> [Your task]:
Set down, word for word, the line with "carrot <201, 134>" and the lines after it through the final line of the data below, without pictures.

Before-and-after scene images
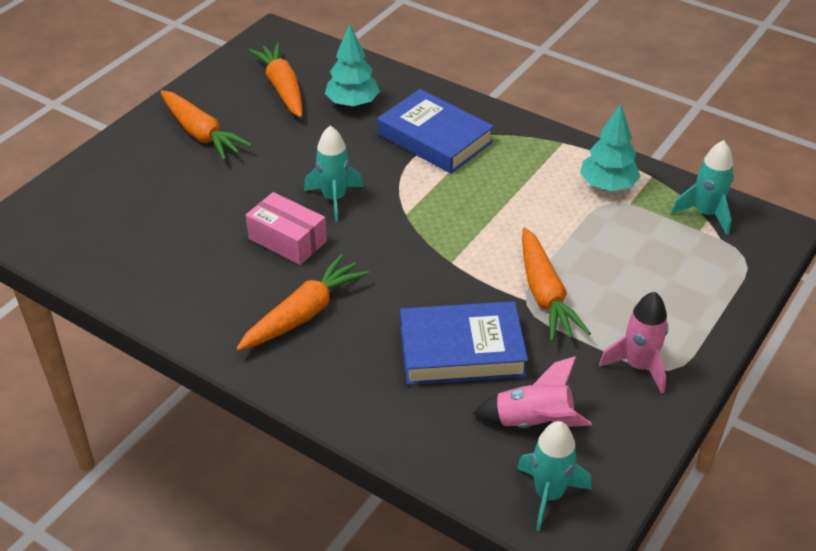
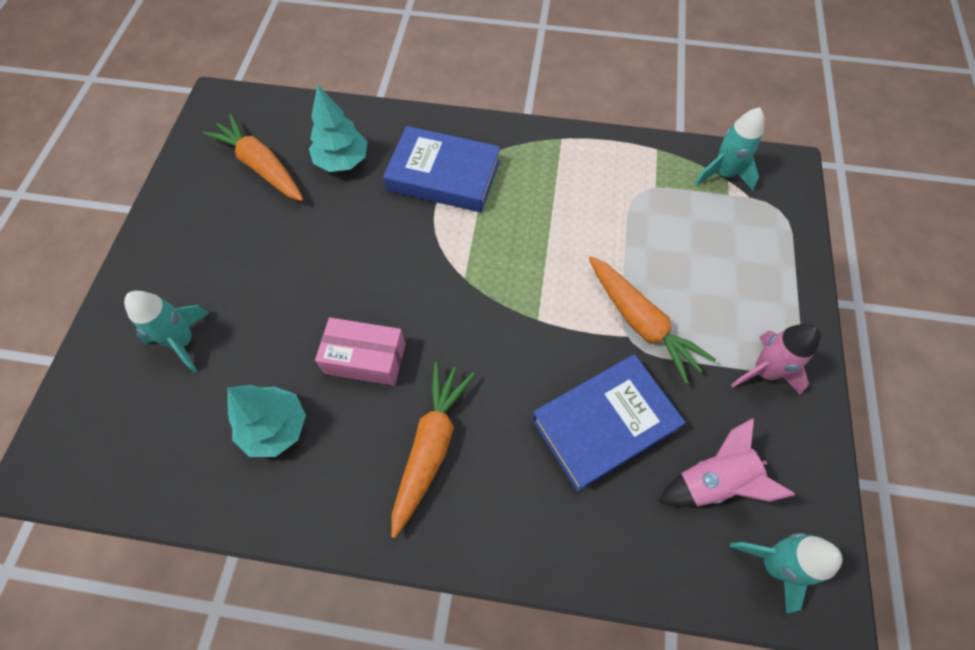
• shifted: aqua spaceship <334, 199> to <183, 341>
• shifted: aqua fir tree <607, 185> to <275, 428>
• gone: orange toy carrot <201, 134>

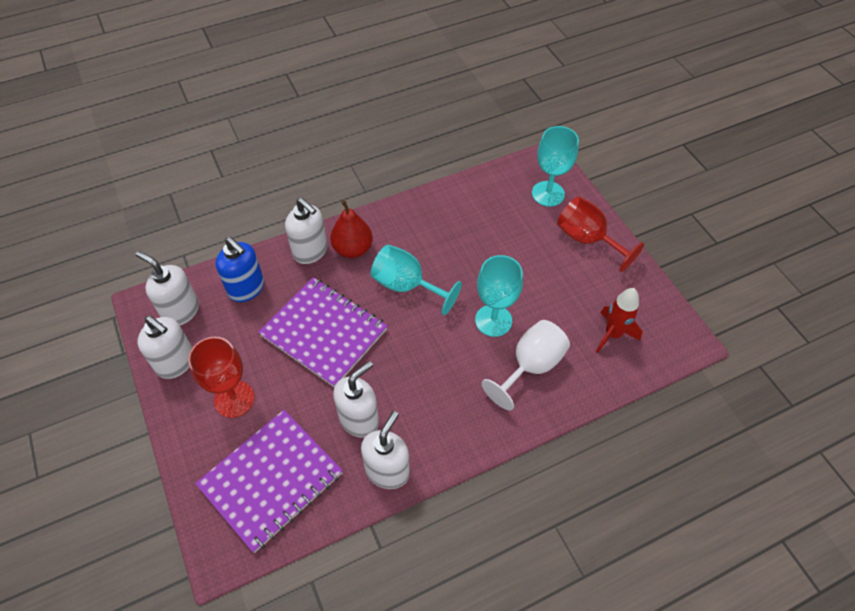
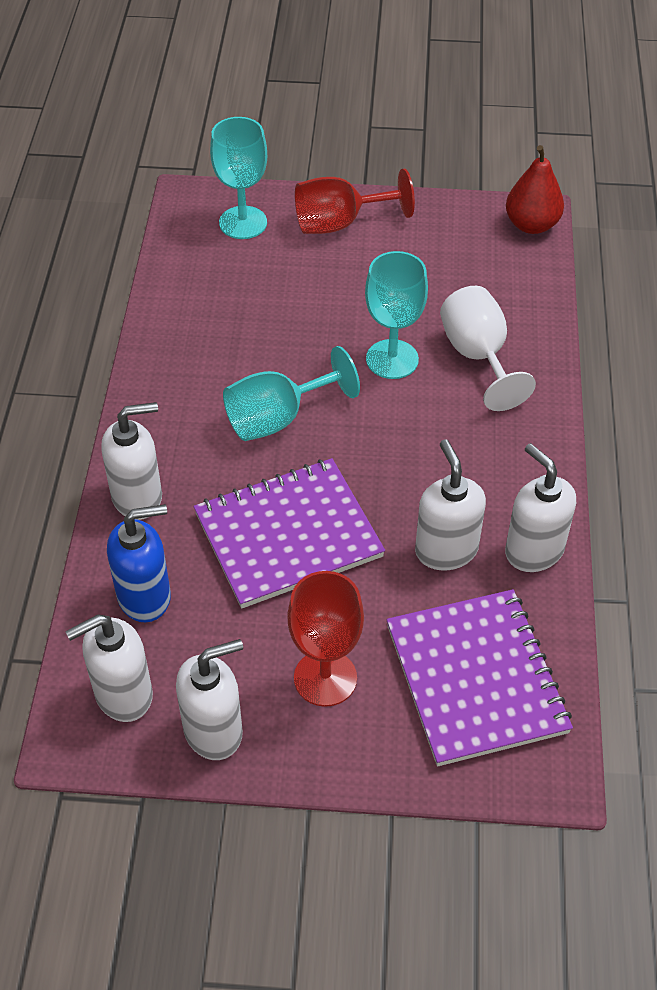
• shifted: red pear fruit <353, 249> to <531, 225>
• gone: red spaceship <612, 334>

> [Task response]:
• gone: orange toy carrot <201, 134>

• shifted: red pear fruit <353, 249> to <531, 225>
• gone: red spaceship <612, 334>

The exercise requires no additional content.